» Work task
Copy out exactly the lines below that run from the one holding "LIGHT pin OUT: D2 -> D10" to the one holding "LUX pin SDA: D4 -> D6", keeping both of those lines and no others.

——————————

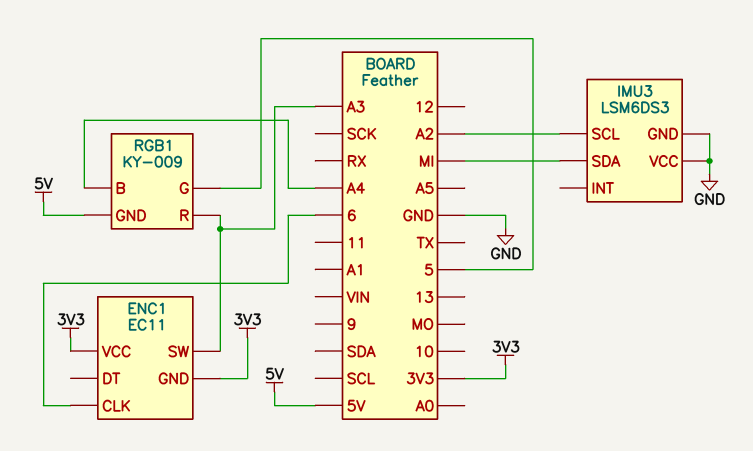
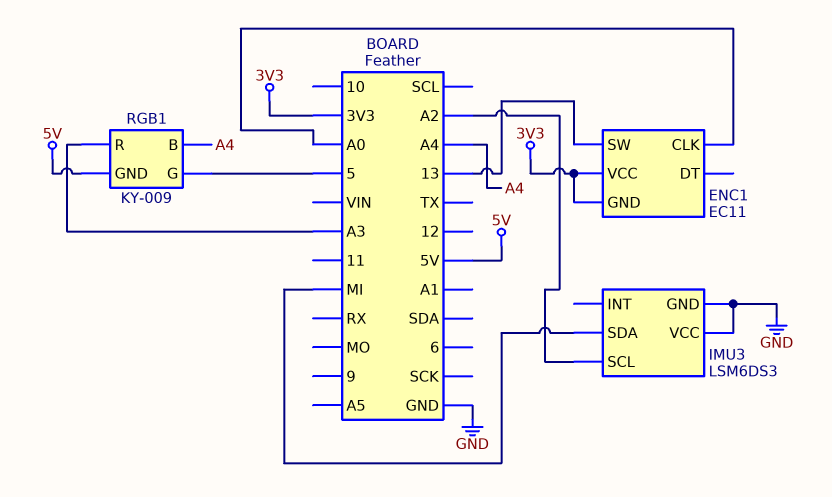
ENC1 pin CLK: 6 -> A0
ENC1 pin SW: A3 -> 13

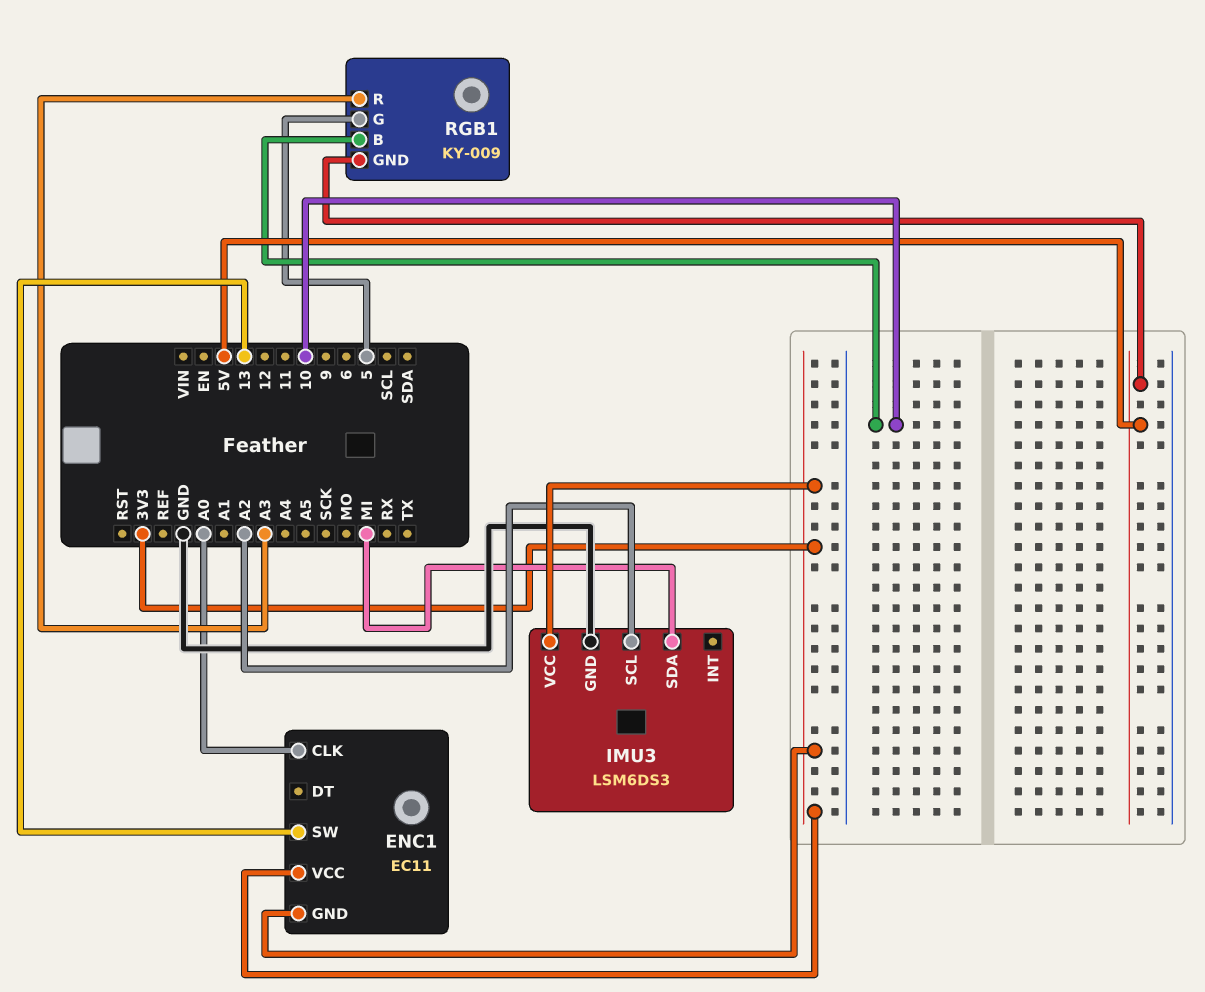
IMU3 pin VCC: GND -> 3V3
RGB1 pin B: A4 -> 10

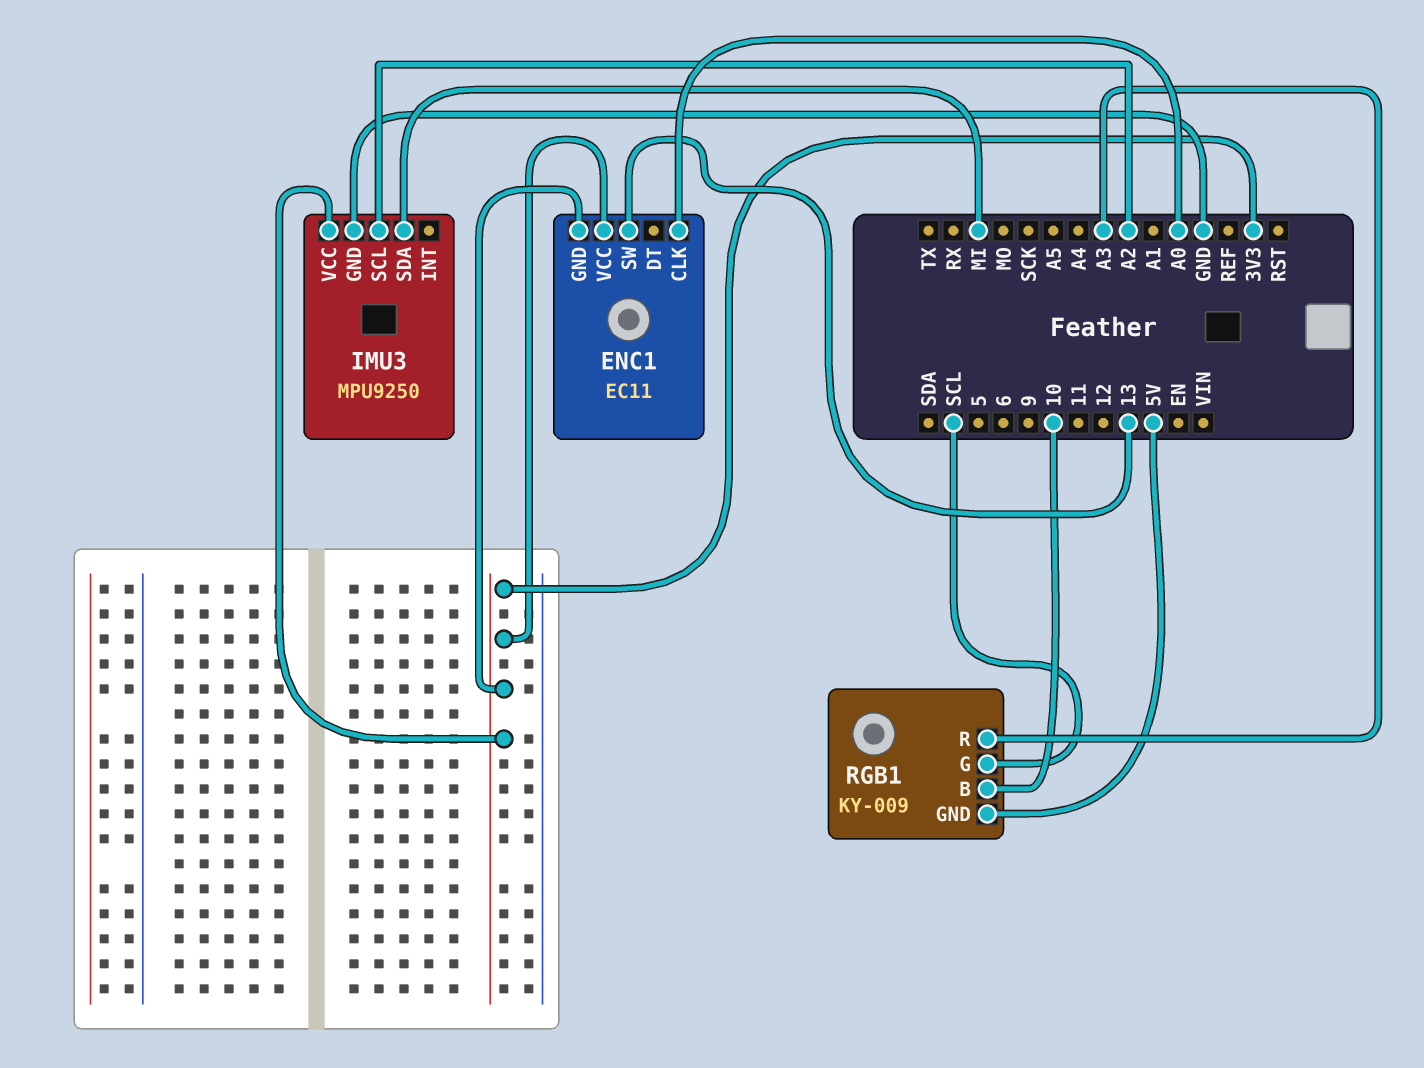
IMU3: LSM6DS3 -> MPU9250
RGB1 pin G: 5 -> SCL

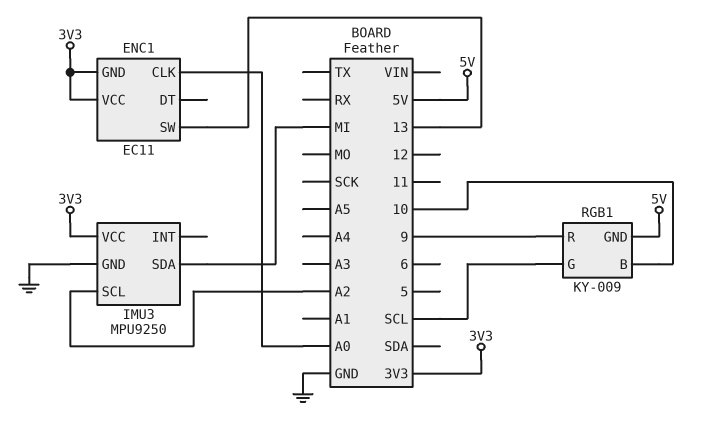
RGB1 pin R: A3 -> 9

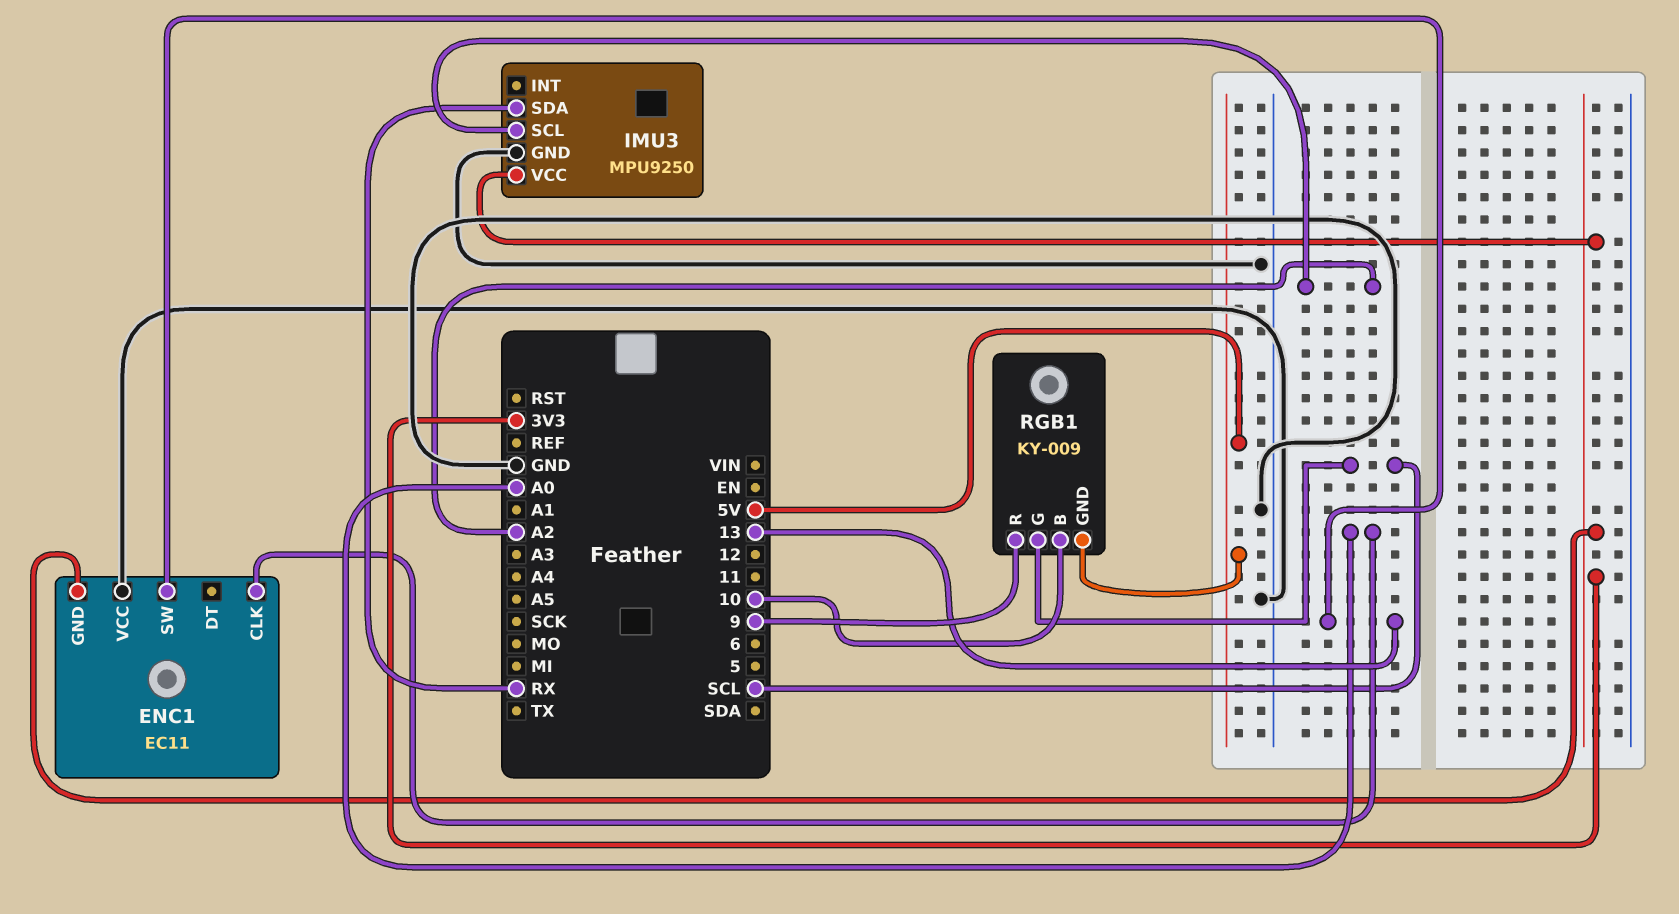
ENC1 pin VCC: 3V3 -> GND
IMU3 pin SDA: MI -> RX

——————————

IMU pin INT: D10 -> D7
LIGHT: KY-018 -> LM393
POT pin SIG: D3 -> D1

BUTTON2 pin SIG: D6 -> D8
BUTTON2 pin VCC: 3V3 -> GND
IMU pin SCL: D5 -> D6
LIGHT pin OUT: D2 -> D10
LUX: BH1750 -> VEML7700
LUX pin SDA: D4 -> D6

——————————

» Output for this exercise
LIGHT pin OUT: D2 -> D10
LUX: BH1750 -> VEML7700
LUX pin SDA: D4 -> D6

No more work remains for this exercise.